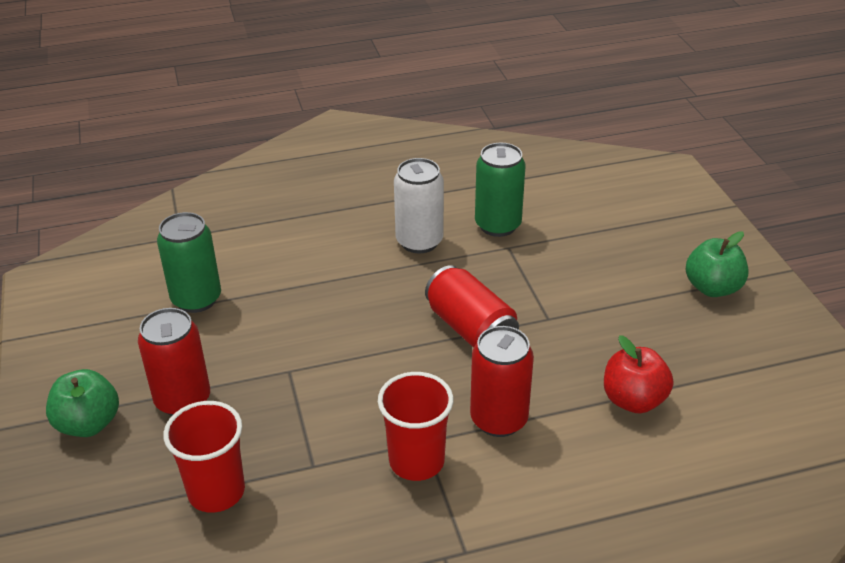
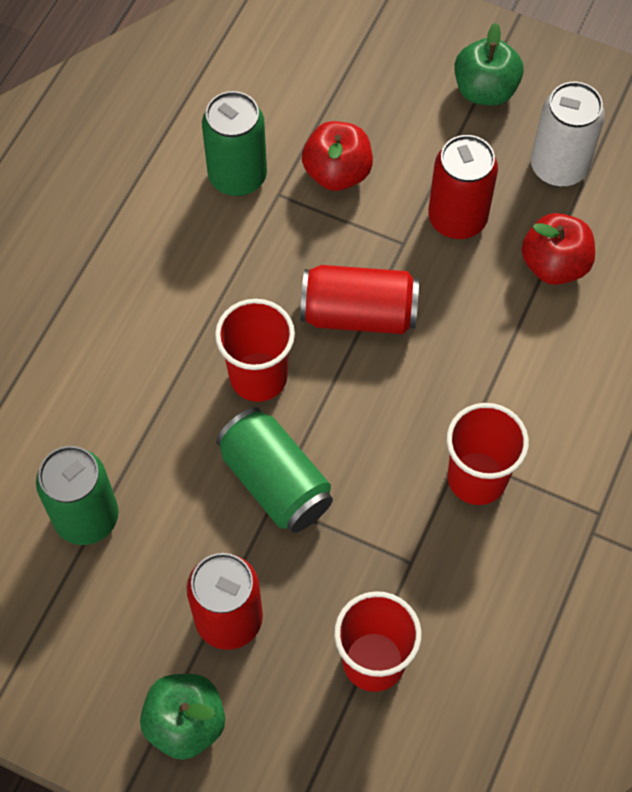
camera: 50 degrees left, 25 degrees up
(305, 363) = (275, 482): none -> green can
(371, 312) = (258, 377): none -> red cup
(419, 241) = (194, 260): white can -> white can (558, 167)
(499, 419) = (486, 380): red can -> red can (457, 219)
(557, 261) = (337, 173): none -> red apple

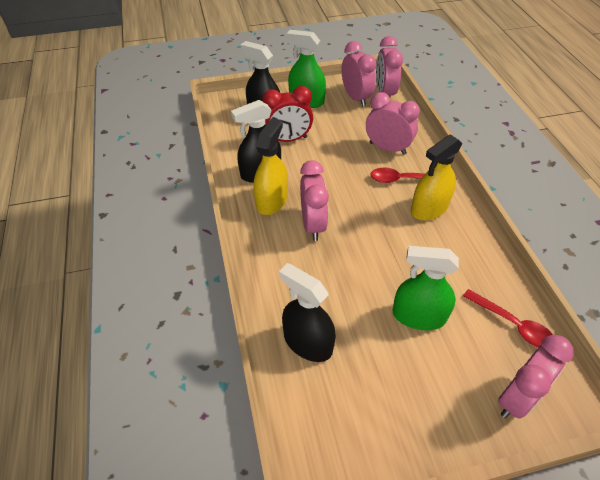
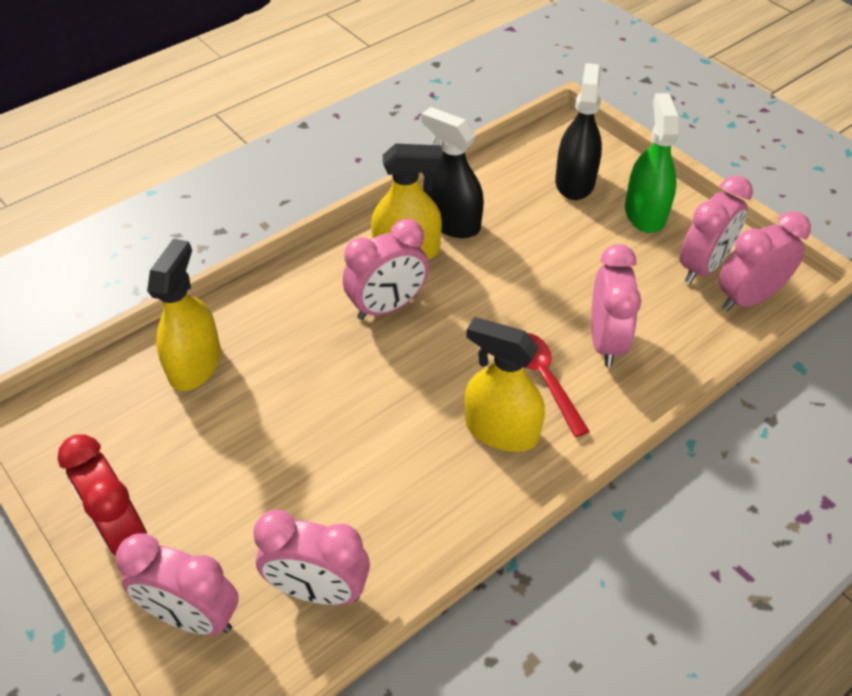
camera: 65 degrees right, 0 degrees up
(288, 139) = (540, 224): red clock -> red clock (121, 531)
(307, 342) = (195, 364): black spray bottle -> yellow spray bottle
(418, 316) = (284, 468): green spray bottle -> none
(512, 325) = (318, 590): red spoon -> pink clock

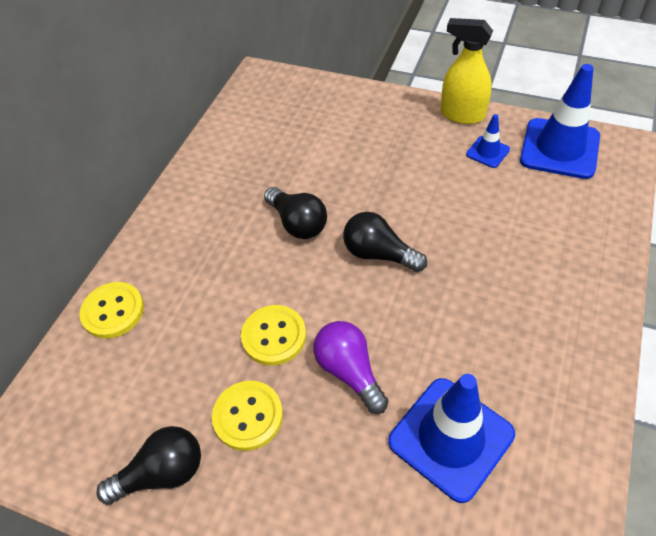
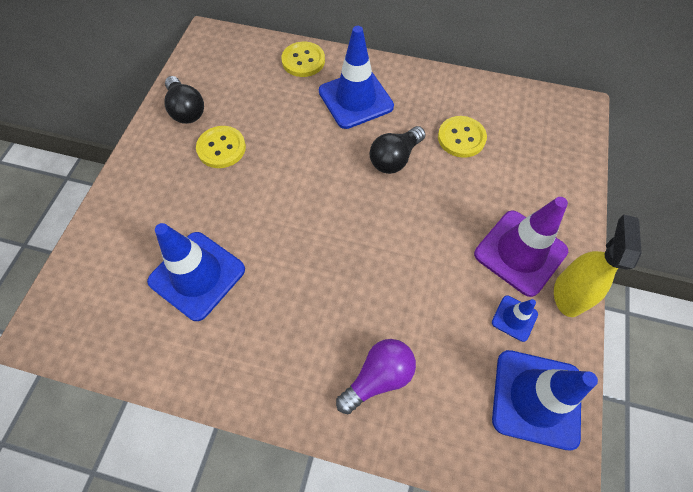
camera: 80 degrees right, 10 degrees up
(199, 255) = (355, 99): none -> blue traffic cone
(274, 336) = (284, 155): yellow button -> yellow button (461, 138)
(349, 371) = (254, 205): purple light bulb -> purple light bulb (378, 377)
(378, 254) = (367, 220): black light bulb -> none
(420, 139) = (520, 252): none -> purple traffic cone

● ● ● ●

EXERCISE PROMPT
In the listing above, each line with the word "degrees" is to be copied out.

RESULT OF THIS EXERCISE
camera: 50 degrees left, 25 degrees up
camera: 65 degrees right, 0 degrees up
camera: 80 degrees right, 10 degrees up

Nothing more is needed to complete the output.